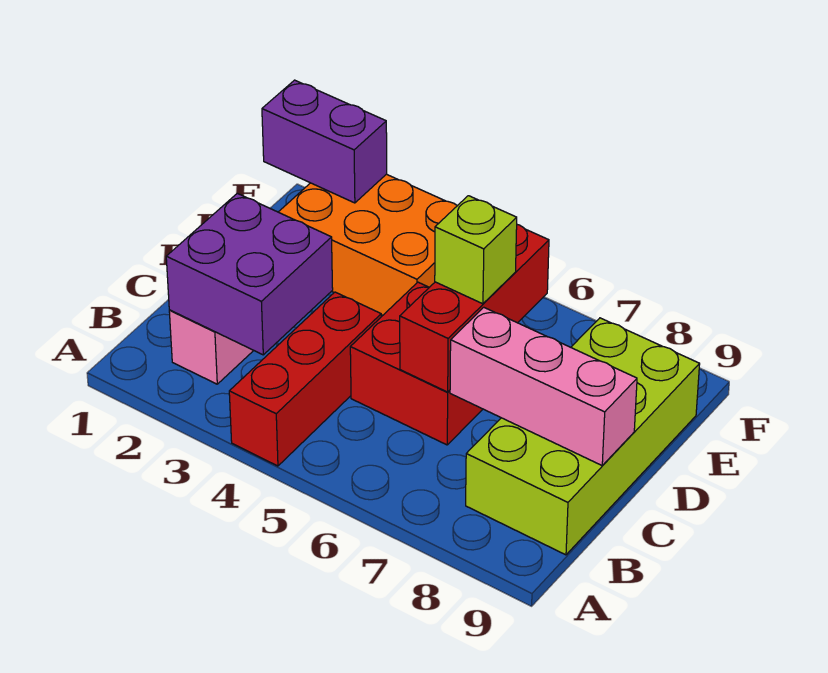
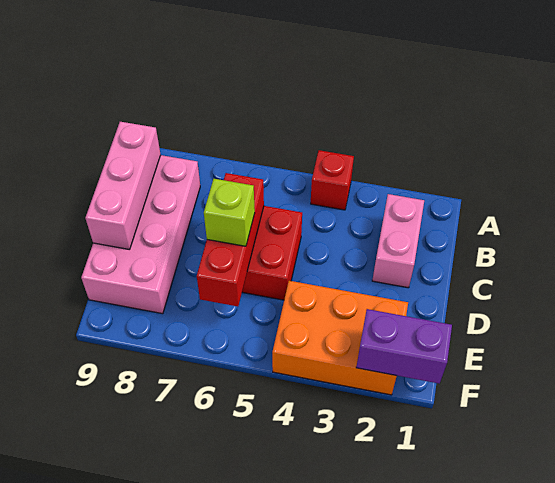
red brick A4:C4 level 1 -> red brick A4 level 1
purple brick B2:C3 level 2 -> none
lime brick B8:E9 level 1 -> pink brick B8:E9 level 1
pink brick C7:C9 level 2 -> pink brick B9:D9 level 2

== Aim of the task ==
Reproduce the material exactly; omit the pictures.

== Task answer ==
red brick A4:C4 level 1 -> red brick A4 level 1
purple brick B2:C3 level 2 -> none
lime brick B8:E9 level 1 -> pink brick B8:E9 level 1
pink brick C7:C9 level 2 -> pink brick B9:D9 level 2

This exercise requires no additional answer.